*** DATA SHOWN ***

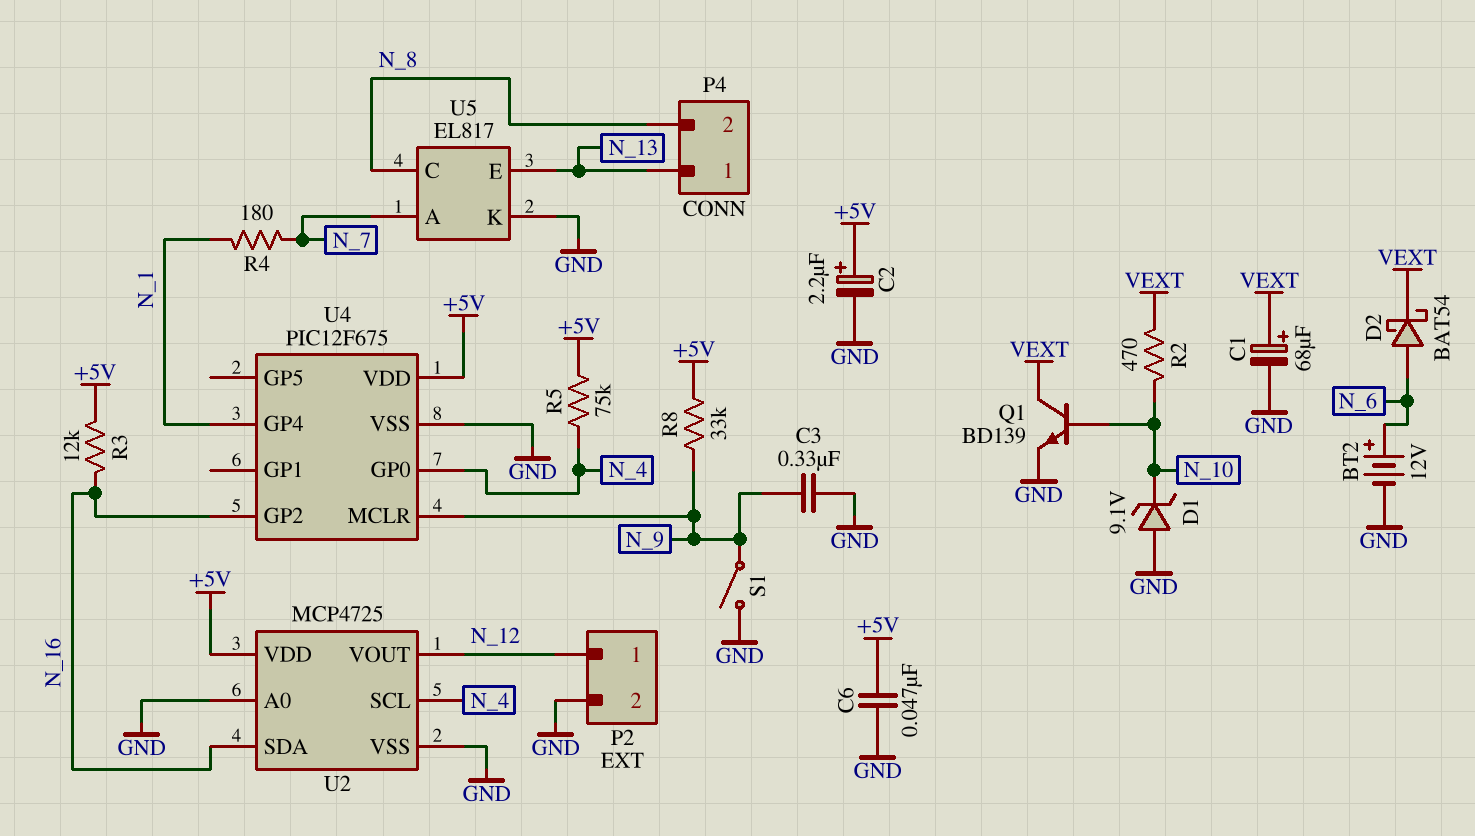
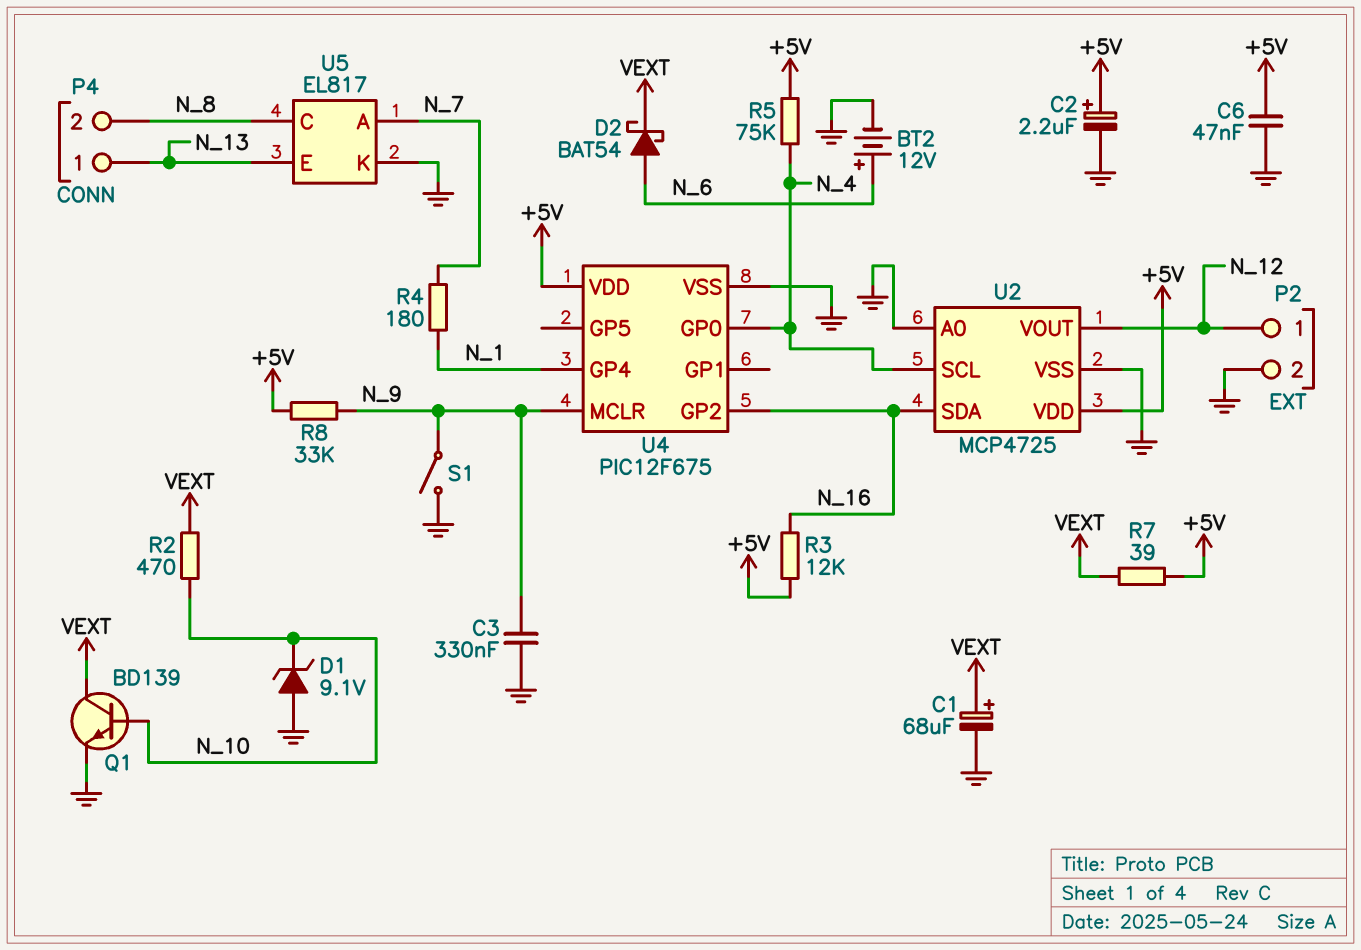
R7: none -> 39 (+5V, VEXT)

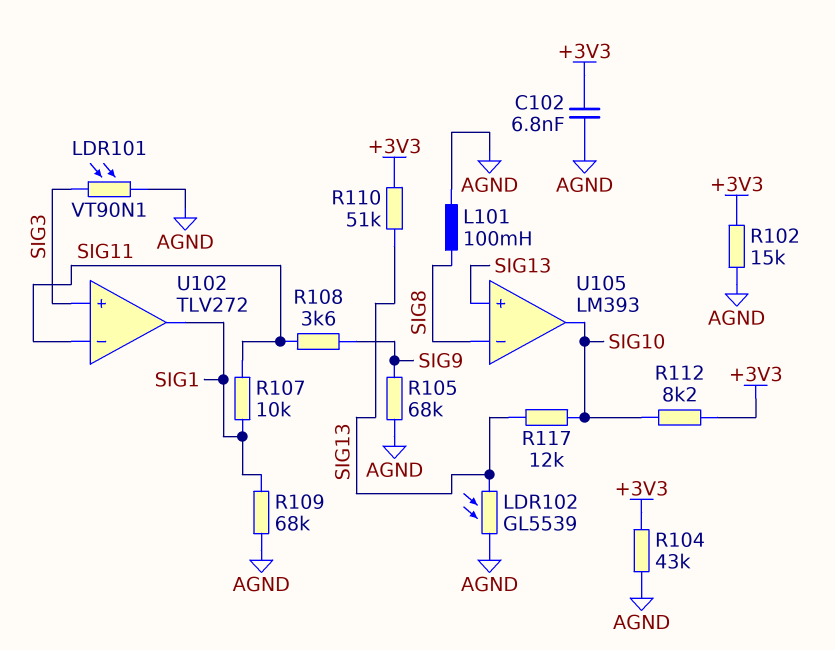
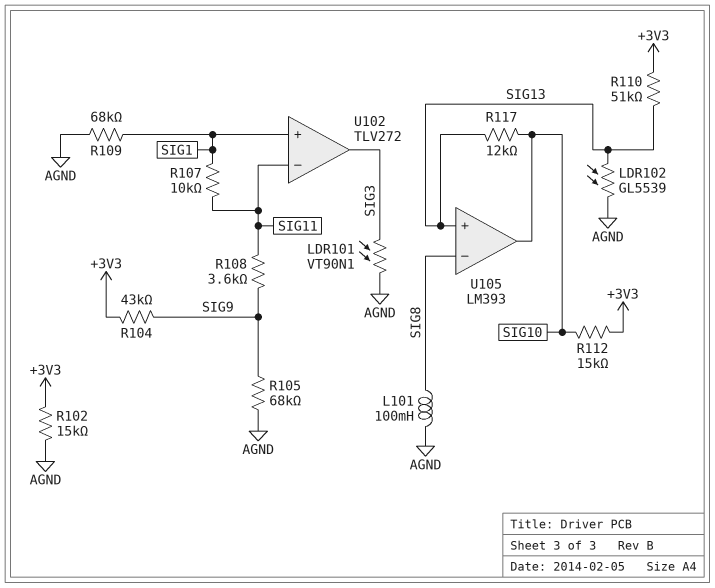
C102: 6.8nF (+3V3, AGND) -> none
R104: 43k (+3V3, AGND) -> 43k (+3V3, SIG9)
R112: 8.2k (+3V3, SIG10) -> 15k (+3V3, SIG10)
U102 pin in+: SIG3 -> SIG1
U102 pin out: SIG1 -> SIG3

*** End of DATA SHOWN ***

* [ACTION ITEM] Without including any pictures, reproduce the listing exactly.

* [TASK OUTPUT]
R7: none -> 39 (+5V, VEXT)

C102: 6.8nF (+3V3, AGND) -> none
R104: 43k (+3V3, AGND) -> 43k (+3V3, SIG9)
R112: 8.2k (+3V3, SIG10) -> 15k (+3V3, SIG10)
U102 pin in+: SIG3 -> SIG1
U102 pin out: SIG1 -> SIG3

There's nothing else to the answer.